# Work instruction
Whenever a line in the data holds the string "turquoise", copy that line.

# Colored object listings
◇ ◇ ◇ ◇ ◇ ◇ ◇
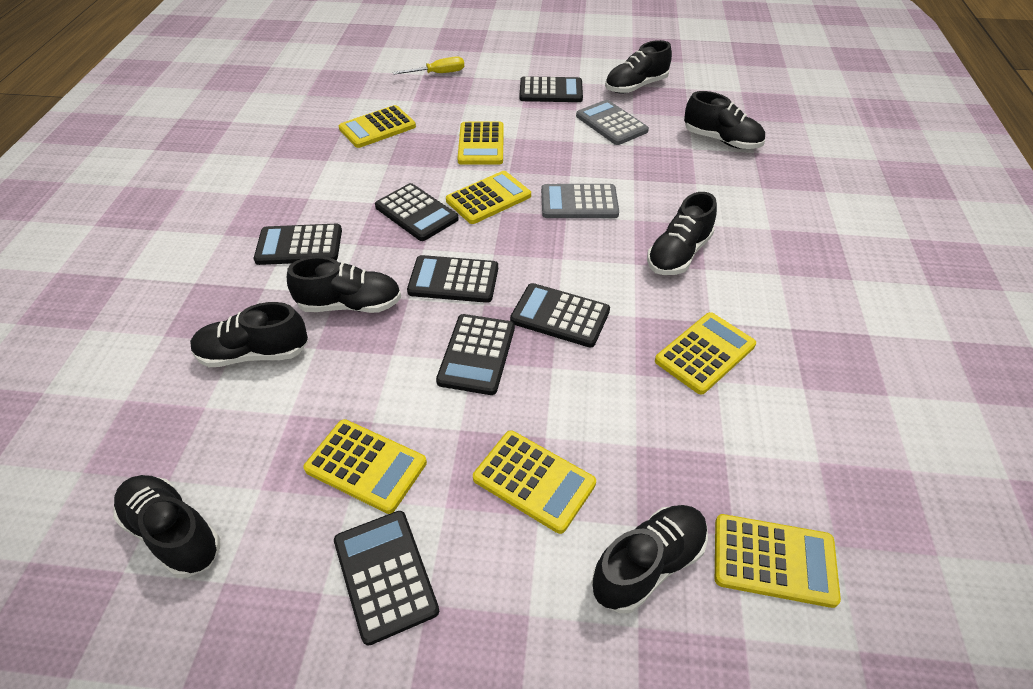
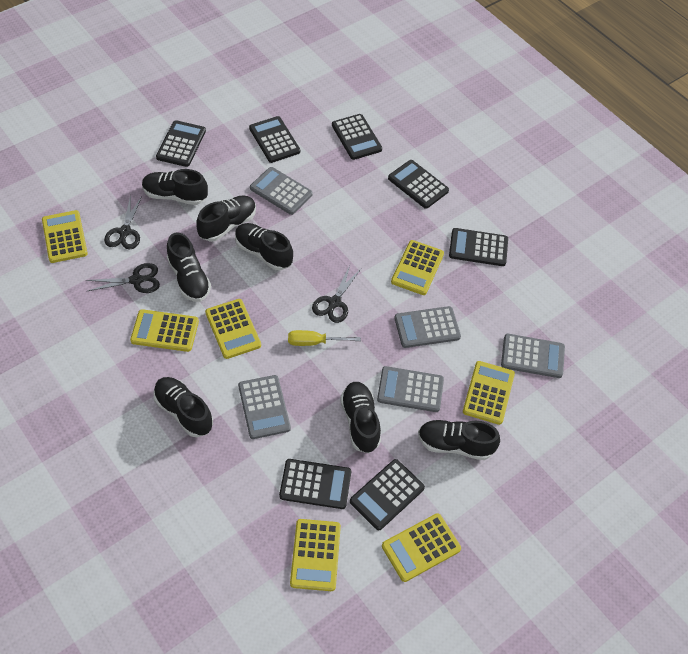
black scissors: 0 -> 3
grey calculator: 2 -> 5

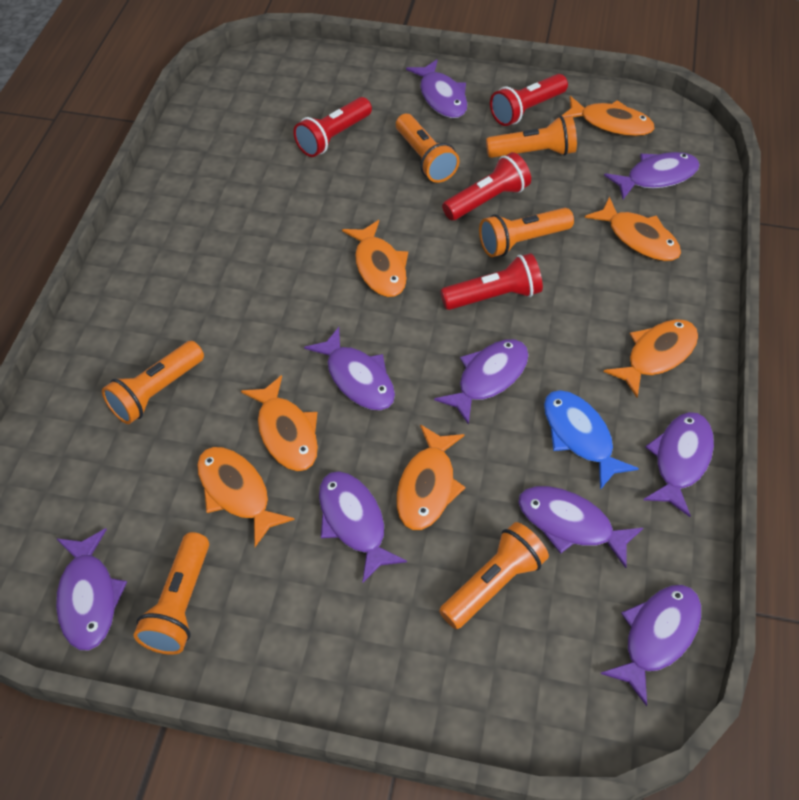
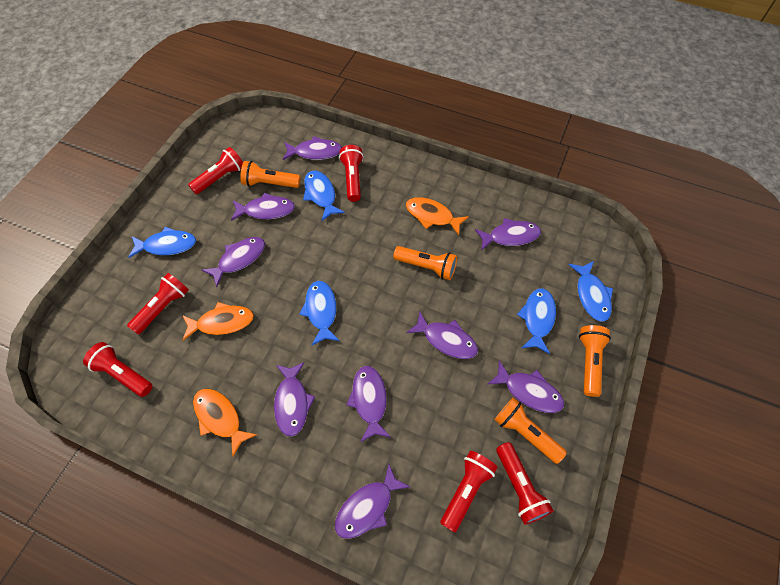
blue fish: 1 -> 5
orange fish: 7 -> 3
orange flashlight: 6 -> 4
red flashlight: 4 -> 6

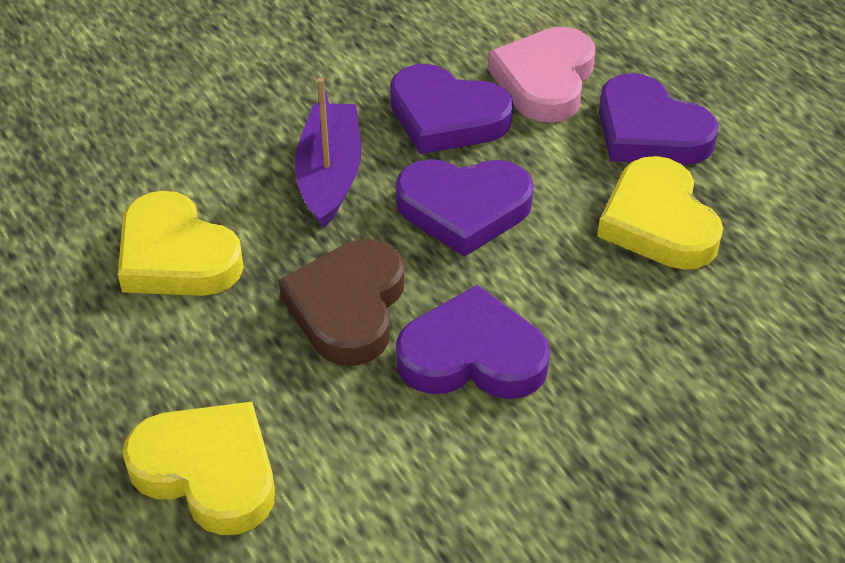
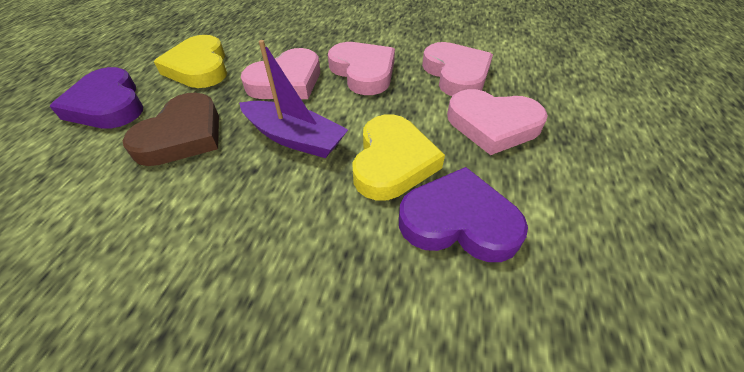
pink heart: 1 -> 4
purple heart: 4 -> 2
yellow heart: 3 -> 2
◇ ◇ ◇ ◇ ◇ ◇ ◇
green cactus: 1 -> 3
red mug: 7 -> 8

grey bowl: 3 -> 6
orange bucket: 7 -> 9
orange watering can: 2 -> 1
◇ ◇ ◇ ◇ ◇ ◇ ◇
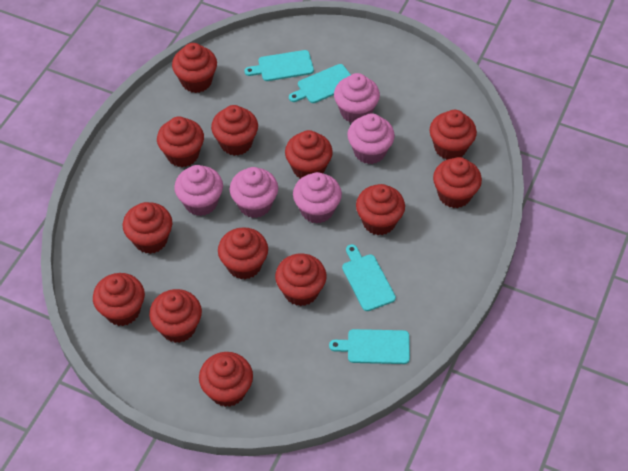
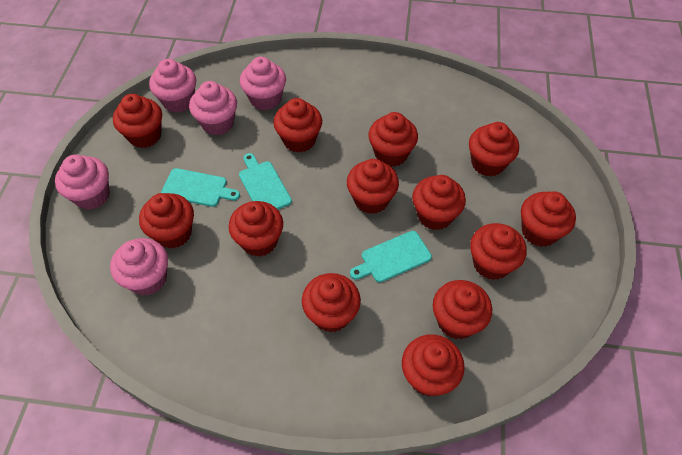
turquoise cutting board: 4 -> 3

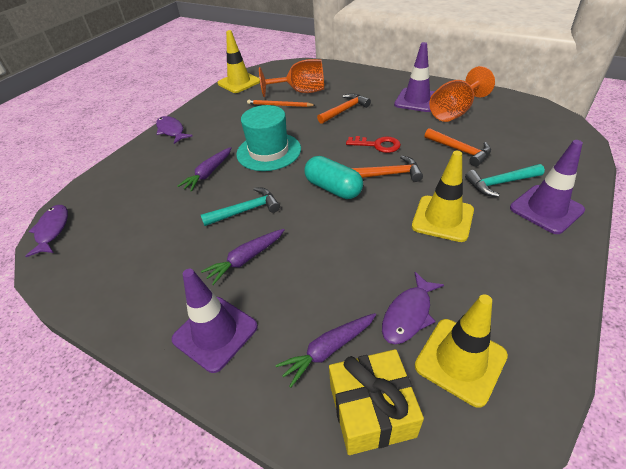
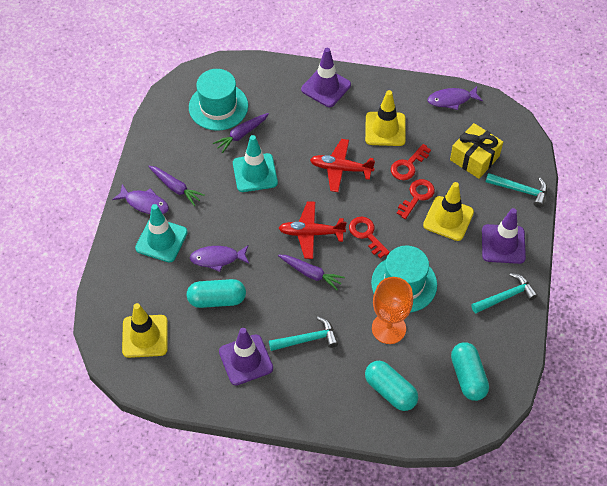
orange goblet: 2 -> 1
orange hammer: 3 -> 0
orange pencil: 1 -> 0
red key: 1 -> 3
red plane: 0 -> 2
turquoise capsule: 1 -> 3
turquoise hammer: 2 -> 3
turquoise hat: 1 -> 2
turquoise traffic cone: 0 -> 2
◇ ◇ ◇ ◇ ◇ ◇ ◇
# Answer box
turquoise cutting board: 4 -> 3
turquoise capsule: 1 -> 3
turquoise hammer: 2 -> 3
turquoise hat: 1 -> 2
turquoise traffic cone: 0 -> 2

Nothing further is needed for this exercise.